▶ [What to work on] Repeat the entries below exactly. Begin with the first line and end with the line that contains "blue stacking toy: 3 -> 4".

────

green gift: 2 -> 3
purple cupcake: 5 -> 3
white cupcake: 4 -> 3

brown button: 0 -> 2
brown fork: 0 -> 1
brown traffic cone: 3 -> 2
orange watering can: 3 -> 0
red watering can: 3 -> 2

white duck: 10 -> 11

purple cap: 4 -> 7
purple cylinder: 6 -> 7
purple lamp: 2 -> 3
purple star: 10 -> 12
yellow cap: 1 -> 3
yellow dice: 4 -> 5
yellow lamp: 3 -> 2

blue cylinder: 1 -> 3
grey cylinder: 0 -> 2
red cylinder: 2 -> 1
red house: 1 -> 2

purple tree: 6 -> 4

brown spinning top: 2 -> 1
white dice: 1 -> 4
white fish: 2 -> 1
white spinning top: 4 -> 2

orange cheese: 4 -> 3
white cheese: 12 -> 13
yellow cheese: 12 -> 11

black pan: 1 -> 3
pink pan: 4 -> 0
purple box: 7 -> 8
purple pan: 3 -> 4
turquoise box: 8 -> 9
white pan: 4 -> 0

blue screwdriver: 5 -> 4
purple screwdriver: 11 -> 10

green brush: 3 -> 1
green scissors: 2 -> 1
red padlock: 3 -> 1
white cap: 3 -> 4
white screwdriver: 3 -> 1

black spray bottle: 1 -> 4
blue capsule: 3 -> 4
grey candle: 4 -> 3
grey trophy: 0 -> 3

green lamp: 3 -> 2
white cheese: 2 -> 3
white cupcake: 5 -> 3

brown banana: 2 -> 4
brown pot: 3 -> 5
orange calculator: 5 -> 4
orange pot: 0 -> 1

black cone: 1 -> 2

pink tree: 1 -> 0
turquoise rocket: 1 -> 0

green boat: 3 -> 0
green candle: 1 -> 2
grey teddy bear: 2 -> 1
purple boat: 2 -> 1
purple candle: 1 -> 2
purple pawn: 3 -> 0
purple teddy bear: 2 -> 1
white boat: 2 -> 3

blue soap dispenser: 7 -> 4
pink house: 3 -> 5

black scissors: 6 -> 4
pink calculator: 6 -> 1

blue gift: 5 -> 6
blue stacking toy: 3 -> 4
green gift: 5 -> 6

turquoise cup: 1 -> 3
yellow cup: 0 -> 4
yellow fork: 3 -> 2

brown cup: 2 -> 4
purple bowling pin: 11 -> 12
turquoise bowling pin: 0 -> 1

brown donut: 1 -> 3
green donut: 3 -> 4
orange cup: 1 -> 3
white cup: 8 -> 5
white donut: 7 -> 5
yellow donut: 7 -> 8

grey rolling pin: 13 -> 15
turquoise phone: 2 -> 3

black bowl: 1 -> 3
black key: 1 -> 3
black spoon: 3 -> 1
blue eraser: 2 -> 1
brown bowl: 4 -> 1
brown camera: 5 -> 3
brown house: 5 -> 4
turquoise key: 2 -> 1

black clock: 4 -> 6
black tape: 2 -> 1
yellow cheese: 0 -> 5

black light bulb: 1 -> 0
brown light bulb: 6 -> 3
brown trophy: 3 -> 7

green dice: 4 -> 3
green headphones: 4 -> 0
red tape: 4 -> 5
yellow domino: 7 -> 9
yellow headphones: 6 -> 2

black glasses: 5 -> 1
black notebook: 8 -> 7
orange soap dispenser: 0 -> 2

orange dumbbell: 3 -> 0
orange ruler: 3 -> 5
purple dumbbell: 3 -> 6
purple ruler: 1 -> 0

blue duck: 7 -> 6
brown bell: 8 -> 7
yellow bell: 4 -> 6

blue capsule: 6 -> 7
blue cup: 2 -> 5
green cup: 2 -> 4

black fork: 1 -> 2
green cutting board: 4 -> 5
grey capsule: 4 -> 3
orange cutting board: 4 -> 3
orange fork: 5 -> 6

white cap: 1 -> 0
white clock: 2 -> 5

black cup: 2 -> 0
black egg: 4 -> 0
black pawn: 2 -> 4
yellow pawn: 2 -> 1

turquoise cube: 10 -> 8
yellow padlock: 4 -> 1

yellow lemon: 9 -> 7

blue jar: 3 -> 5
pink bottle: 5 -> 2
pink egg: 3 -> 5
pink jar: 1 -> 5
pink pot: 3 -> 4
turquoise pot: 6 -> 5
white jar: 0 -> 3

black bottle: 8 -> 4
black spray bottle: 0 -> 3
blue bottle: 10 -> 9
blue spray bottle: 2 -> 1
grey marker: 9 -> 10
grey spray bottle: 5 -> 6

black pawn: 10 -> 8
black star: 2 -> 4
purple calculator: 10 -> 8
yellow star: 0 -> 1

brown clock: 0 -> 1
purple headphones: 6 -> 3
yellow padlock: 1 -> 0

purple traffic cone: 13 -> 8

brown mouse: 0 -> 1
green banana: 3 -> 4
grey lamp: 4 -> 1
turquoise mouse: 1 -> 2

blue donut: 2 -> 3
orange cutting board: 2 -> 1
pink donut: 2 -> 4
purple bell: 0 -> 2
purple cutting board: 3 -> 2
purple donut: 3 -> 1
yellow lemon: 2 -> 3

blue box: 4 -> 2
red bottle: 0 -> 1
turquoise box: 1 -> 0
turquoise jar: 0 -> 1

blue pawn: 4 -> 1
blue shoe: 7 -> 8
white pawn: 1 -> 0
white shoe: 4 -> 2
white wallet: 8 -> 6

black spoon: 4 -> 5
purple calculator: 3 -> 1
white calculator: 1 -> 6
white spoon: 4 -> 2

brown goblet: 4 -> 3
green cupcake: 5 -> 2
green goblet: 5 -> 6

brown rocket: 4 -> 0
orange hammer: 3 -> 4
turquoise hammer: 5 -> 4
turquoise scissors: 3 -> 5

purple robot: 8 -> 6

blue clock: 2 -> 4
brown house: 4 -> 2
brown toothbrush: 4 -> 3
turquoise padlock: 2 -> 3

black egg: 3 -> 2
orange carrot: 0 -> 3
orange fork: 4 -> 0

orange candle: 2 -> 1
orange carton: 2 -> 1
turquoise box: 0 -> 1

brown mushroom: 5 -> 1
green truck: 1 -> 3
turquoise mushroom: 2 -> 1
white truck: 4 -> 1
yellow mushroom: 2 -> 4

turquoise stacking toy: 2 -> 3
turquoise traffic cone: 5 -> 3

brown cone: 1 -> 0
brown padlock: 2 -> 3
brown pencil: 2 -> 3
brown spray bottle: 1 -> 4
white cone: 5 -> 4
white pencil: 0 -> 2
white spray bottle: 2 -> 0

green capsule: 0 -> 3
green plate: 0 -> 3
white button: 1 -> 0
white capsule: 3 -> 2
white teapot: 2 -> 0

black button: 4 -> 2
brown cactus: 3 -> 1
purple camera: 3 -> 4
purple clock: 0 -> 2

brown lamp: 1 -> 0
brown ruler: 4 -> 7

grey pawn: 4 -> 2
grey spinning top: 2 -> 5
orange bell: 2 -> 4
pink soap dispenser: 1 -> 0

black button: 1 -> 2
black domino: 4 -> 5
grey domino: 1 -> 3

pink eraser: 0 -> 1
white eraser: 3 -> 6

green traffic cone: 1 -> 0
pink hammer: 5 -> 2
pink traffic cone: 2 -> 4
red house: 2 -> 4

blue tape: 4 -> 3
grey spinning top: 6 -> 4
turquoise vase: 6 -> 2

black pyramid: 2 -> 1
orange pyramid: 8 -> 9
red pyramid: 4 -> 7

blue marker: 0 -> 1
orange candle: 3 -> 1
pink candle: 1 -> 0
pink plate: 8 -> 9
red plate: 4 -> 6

────

▶ [Answer space]
green gift: 2 -> 3
purple cupcake: 5 -> 3
white cupcake: 4 -> 3

brown button: 0 -> 2
brown fork: 0 -> 1
brown traffic cone: 3 -> 2
orange watering can: 3 -> 0
red watering can: 3 -> 2

white duck: 10 -> 11

purple cap: 4 -> 7
purple cylinder: 6 -> 7
purple lamp: 2 -> 3
purple star: 10 -> 12
yellow cap: 1 -> 3
yellow dice: 4 -> 5
yellow lamp: 3 -> 2

blue cylinder: 1 -> 3
grey cylinder: 0 -> 2
red cylinder: 2 -> 1
red house: 1 -> 2

purple tree: 6 -> 4

brown spinning top: 2 -> 1
white dice: 1 -> 4
white fish: 2 -> 1
white spinning top: 4 -> 2

orange cheese: 4 -> 3
white cheese: 12 -> 13
yellow cheese: 12 -> 11

black pan: 1 -> 3
pink pan: 4 -> 0
purple box: 7 -> 8
purple pan: 3 -> 4
turquoise box: 8 -> 9
white pan: 4 -> 0

blue screwdriver: 5 -> 4
purple screwdriver: 11 -> 10

green brush: 3 -> 1
green scissors: 2 -> 1
red padlock: 3 -> 1
white cap: 3 -> 4
white screwdriver: 3 -> 1

black spray bottle: 1 -> 4
blue capsule: 3 -> 4
grey candle: 4 -> 3
grey trophy: 0 -> 3

green lamp: 3 -> 2
white cheese: 2 -> 3
white cupcake: 5 -> 3

brown banana: 2 -> 4
brown pot: 3 -> 5
orange calculator: 5 -> 4
orange pot: 0 -> 1

black cone: 1 -> 2

pink tree: 1 -> 0
turquoise rocket: 1 -> 0

green boat: 3 -> 0
green candle: 1 -> 2
grey teddy bear: 2 -> 1
purple boat: 2 -> 1
purple candle: 1 -> 2
purple pawn: 3 -> 0
purple teddy bear: 2 -> 1
white boat: 2 -> 3

blue soap dispenser: 7 -> 4
pink house: 3 -> 5

black scissors: 6 -> 4
pink calculator: 6 -> 1

blue gift: 5 -> 6
blue stacking toy: 3 -> 4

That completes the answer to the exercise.